[PROBLEM TO WORK ON]: If a line below includes the string "amarillo", copy it.

BEGIN RAW DATA

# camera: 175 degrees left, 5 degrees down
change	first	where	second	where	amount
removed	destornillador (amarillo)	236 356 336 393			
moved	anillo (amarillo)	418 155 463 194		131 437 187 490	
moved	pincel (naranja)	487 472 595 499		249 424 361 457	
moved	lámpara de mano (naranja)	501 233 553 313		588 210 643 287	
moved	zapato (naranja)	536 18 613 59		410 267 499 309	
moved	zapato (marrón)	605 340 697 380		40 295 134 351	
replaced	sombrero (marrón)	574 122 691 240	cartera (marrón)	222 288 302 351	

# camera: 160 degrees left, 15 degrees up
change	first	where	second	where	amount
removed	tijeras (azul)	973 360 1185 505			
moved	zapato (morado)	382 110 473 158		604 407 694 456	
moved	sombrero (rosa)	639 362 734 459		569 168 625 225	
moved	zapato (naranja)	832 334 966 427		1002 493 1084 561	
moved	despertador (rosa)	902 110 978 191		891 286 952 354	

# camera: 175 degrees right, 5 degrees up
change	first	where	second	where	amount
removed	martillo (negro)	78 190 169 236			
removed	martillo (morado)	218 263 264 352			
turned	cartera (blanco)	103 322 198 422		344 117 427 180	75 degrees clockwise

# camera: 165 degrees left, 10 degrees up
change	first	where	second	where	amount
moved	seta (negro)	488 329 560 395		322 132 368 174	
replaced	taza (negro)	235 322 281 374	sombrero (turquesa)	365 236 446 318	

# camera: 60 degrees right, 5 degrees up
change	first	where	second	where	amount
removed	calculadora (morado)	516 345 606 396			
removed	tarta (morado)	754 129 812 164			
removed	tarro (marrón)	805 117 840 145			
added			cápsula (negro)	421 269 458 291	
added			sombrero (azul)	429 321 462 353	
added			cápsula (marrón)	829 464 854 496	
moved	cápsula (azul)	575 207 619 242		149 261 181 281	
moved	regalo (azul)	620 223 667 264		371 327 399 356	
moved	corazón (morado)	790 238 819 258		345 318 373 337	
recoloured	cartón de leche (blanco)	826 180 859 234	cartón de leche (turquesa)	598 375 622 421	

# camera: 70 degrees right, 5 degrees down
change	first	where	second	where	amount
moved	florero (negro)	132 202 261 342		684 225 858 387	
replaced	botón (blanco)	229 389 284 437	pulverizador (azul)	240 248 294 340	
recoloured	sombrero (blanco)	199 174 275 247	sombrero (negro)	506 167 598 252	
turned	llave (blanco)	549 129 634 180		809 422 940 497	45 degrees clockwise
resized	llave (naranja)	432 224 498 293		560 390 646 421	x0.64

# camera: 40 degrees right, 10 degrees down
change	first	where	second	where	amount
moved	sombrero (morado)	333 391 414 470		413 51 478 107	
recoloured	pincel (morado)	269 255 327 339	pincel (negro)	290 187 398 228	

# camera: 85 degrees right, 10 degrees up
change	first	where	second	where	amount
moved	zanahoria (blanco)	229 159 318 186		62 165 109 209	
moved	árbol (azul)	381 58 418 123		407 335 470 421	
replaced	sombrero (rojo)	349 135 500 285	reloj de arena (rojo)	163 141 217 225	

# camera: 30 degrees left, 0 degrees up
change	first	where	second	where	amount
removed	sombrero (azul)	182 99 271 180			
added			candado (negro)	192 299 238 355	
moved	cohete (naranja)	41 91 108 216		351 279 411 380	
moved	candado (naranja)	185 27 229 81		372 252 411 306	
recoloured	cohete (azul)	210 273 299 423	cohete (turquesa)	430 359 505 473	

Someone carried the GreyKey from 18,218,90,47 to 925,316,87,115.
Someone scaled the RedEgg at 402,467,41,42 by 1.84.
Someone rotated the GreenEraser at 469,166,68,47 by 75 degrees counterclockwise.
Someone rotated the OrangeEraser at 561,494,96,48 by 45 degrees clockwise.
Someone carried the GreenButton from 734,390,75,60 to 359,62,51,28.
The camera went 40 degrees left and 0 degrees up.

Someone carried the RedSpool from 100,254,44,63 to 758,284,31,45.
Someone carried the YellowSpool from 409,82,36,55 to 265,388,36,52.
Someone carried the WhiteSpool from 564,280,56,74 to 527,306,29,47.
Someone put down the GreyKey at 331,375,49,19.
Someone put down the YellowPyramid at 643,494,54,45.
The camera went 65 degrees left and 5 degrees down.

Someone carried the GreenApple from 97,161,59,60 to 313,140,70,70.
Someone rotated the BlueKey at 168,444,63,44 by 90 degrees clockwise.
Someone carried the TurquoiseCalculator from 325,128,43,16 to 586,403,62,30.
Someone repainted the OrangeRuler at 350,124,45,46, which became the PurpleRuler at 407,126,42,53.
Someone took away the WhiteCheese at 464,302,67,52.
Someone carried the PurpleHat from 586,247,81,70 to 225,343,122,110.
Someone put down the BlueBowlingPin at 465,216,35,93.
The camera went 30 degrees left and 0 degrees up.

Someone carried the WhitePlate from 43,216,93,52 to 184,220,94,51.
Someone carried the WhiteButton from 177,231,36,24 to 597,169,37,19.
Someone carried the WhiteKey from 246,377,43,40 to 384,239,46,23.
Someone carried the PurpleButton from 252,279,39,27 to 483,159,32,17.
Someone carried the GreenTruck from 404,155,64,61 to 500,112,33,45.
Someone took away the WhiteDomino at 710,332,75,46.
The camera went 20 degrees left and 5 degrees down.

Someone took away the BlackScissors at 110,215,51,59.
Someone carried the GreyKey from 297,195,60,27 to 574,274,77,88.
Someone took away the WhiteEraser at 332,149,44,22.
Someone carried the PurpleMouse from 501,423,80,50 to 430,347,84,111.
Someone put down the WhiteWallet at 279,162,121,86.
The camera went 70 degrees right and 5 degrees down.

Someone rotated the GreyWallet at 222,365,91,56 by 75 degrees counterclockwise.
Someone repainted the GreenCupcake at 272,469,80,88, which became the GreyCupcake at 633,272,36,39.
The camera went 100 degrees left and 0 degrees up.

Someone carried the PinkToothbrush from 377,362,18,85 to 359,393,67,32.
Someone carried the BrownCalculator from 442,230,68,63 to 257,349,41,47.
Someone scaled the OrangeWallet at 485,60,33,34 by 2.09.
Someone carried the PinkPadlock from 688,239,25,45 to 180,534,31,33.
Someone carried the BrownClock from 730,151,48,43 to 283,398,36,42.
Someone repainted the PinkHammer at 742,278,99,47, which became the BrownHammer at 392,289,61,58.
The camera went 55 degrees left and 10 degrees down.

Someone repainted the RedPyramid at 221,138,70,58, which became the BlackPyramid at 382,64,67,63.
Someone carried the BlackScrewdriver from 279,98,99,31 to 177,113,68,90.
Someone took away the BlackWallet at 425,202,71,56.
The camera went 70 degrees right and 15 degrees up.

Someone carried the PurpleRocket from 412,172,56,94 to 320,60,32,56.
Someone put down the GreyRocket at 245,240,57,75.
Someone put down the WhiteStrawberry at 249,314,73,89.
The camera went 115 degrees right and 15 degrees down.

END RAW DATA

[ANSWER TO THE EXERCISE]:
removed	destornillador (amarillo)	236 356 336 393			
moved	anillo (amarillo)	418 155 463 194		131 437 187 490	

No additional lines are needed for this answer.